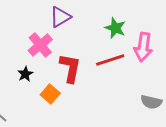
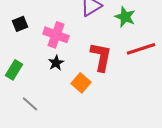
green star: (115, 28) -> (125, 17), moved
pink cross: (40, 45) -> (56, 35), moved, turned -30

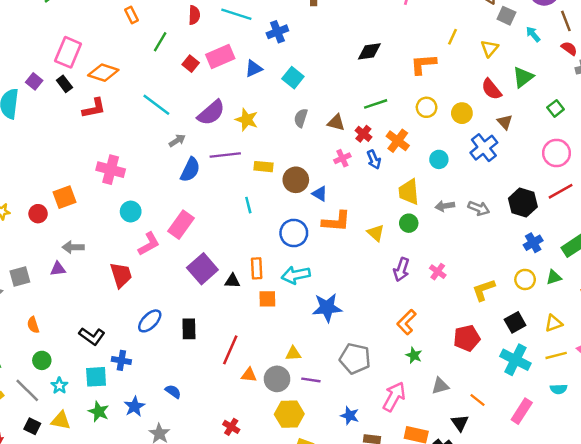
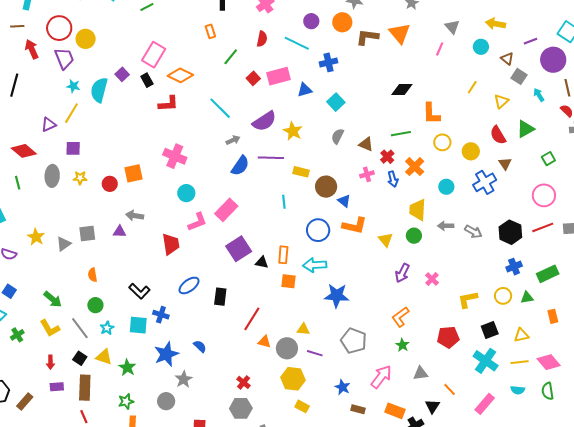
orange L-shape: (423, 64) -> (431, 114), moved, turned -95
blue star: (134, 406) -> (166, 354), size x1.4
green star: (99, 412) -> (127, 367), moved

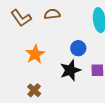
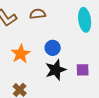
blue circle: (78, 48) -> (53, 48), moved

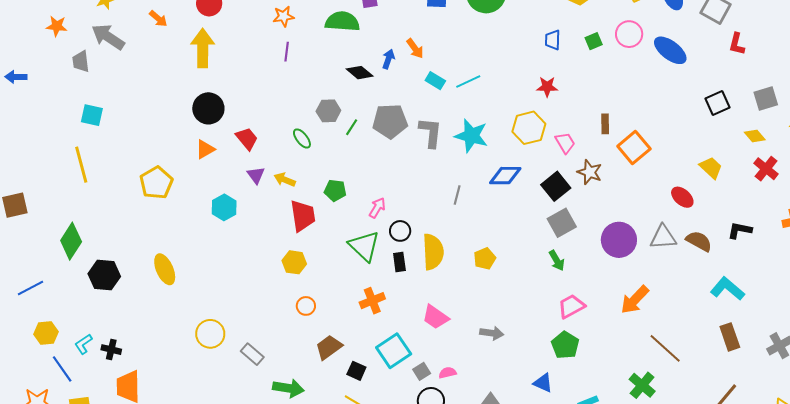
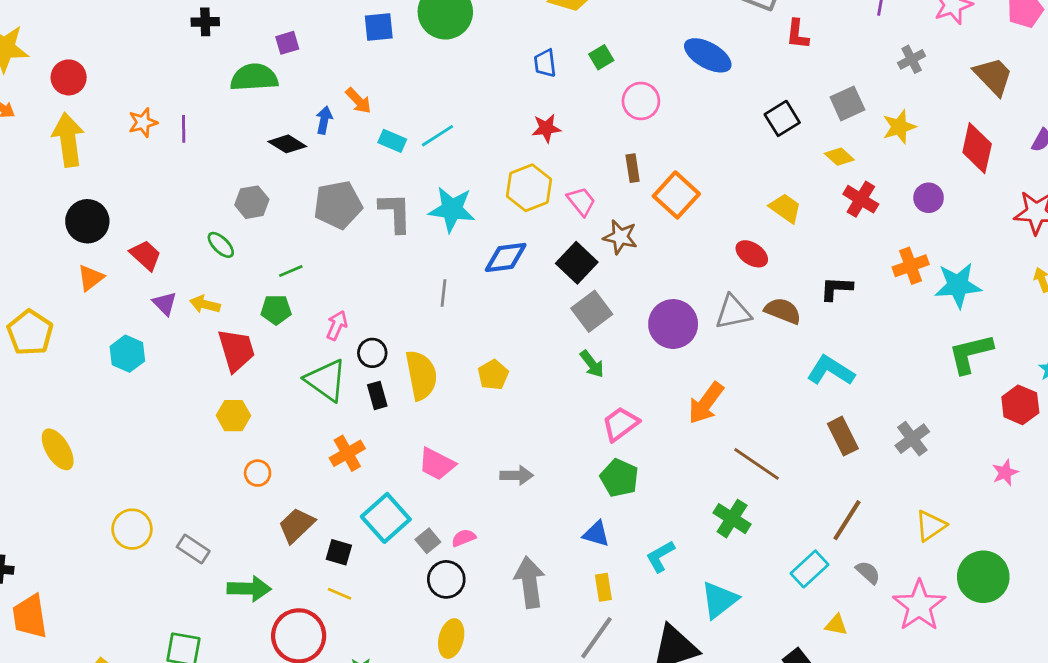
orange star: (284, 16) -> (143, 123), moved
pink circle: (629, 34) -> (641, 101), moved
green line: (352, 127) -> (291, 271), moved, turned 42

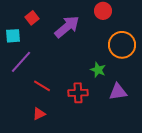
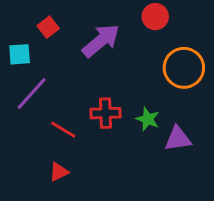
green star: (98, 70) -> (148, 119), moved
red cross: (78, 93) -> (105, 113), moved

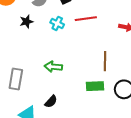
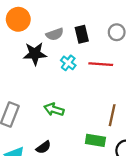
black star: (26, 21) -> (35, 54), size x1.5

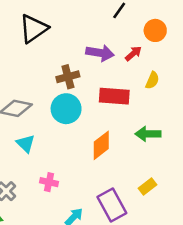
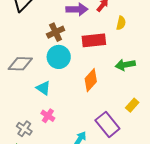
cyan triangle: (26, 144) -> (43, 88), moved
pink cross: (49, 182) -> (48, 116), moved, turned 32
● ● ● ● ●
Restate the records above word for word. Skip every picture.

-- YOUR SOLUTION --
green star: (115, 28) -> (125, 17), moved
pink cross: (40, 45) -> (56, 35), moved, turned -30

orange L-shape: (423, 64) -> (431, 114), moved, turned -95
blue star: (134, 406) -> (166, 354), size x1.4
green star: (99, 412) -> (127, 367), moved

blue circle: (78, 48) -> (53, 48), moved

orange star: (284, 16) -> (143, 123), moved
pink circle: (629, 34) -> (641, 101), moved
green line: (352, 127) -> (291, 271), moved, turned 42

green star: (98, 70) -> (148, 119), moved
red cross: (78, 93) -> (105, 113), moved

black star: (26, 21) -> (35, 54), size x1.5

cyan triangle: (26, 144) -> (43, 88), moved
pink cross: (49, 182) -> (48, 116), moved, turned 32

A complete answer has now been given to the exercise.